Which lines of the records below contain the word "teddy"? Report each of them in full.

==== Material for the task ====

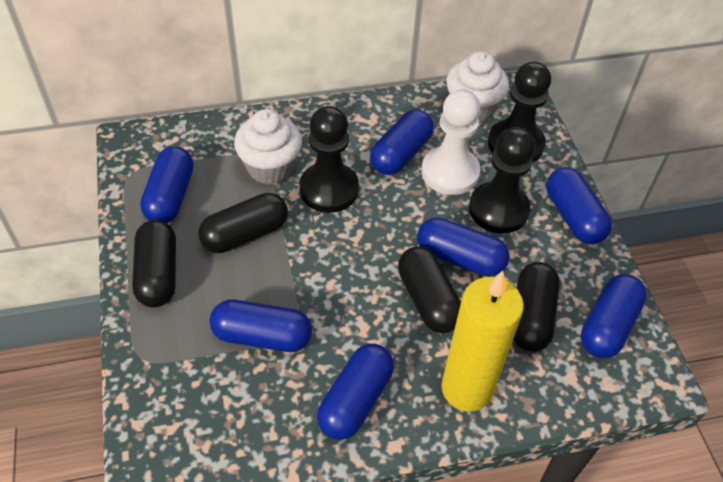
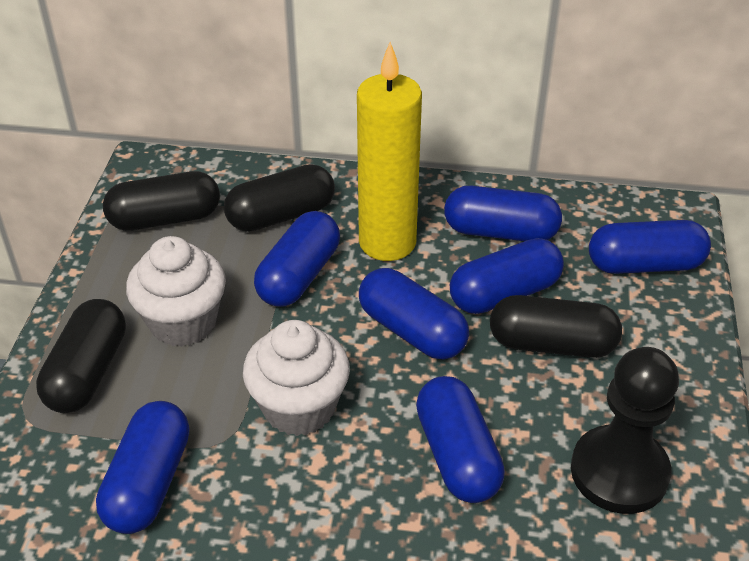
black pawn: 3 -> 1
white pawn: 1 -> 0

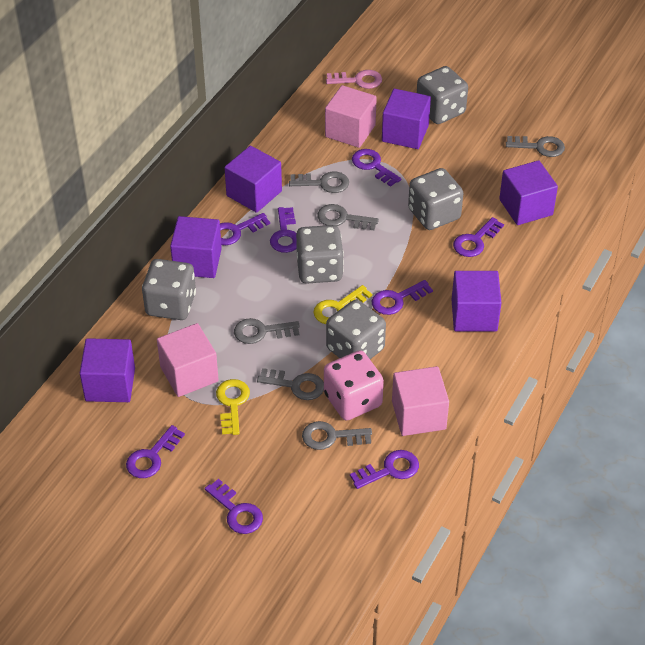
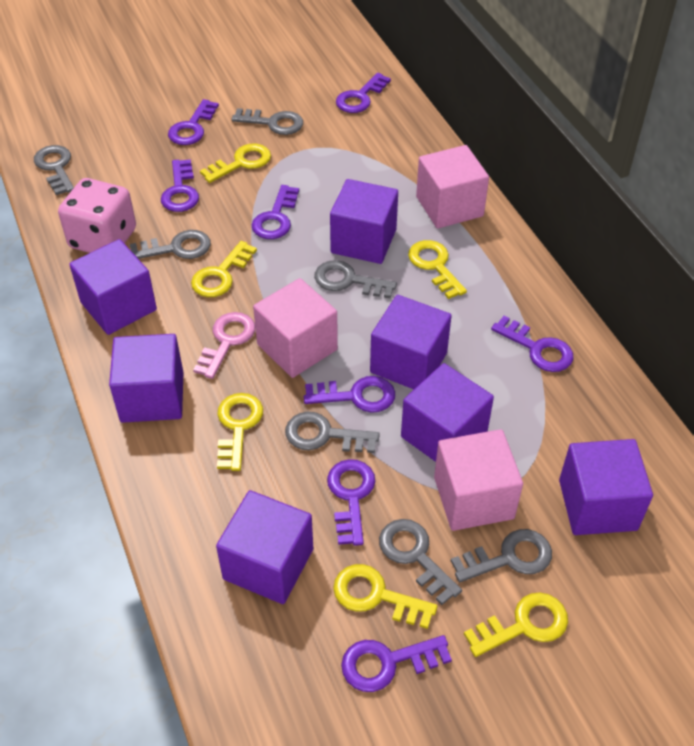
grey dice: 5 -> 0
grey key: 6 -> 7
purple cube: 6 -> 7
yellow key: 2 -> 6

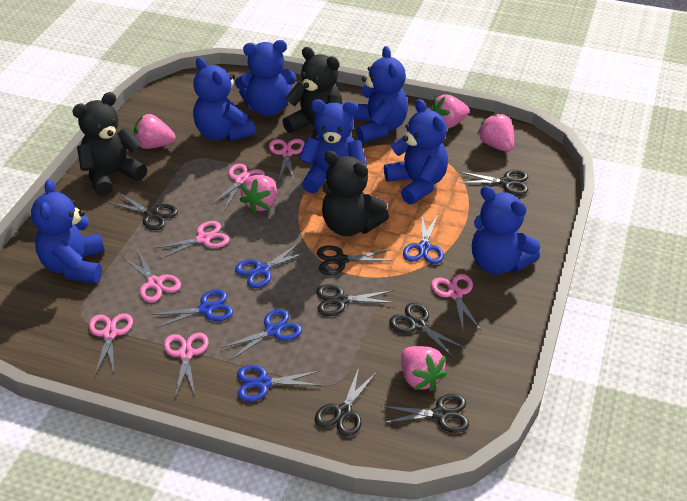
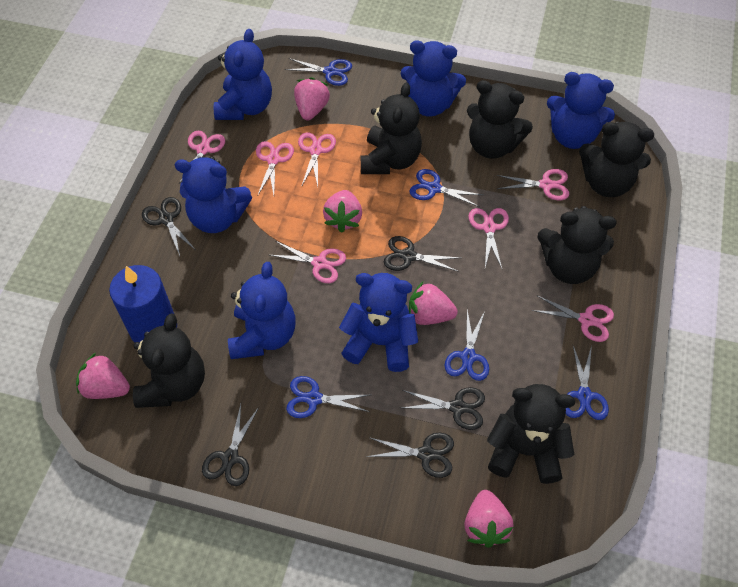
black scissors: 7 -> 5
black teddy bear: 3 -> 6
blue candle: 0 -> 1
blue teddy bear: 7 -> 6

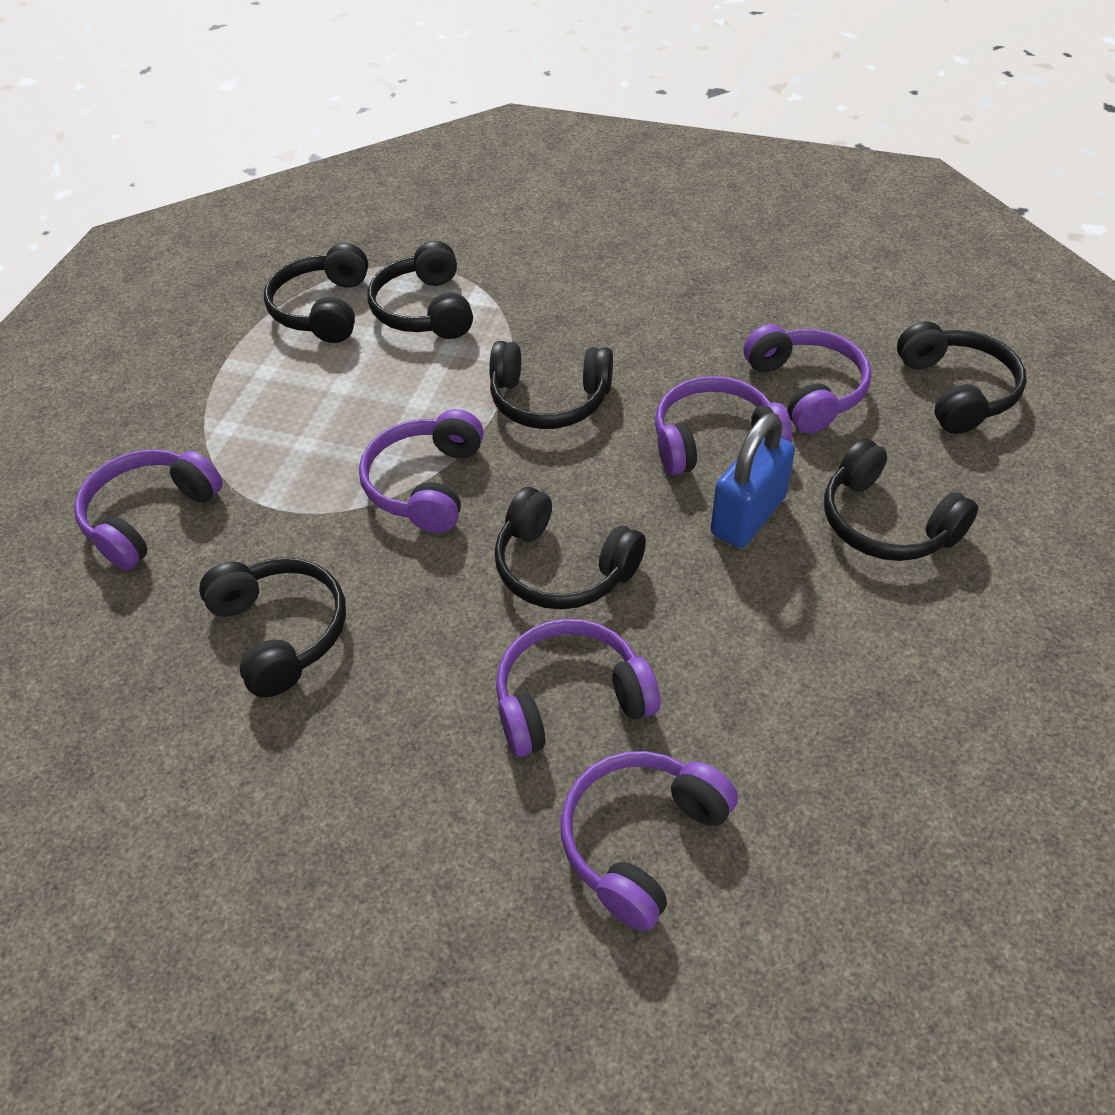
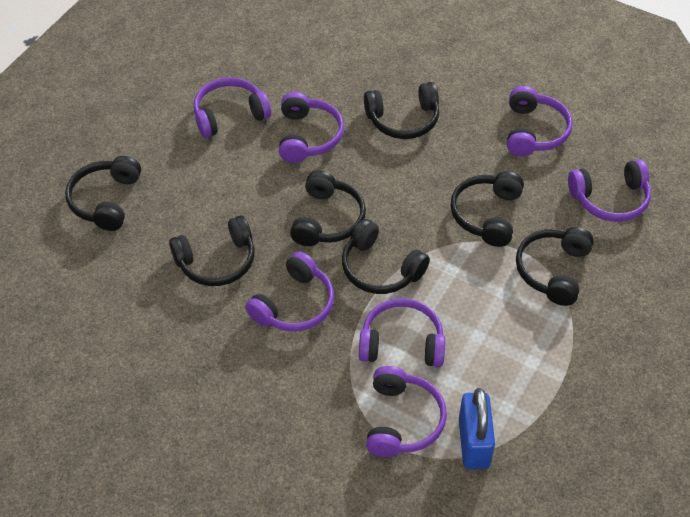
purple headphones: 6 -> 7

====

» **Answer section**
black teddy bear: 3 -> 6
blue teddy bear: 7 -> 6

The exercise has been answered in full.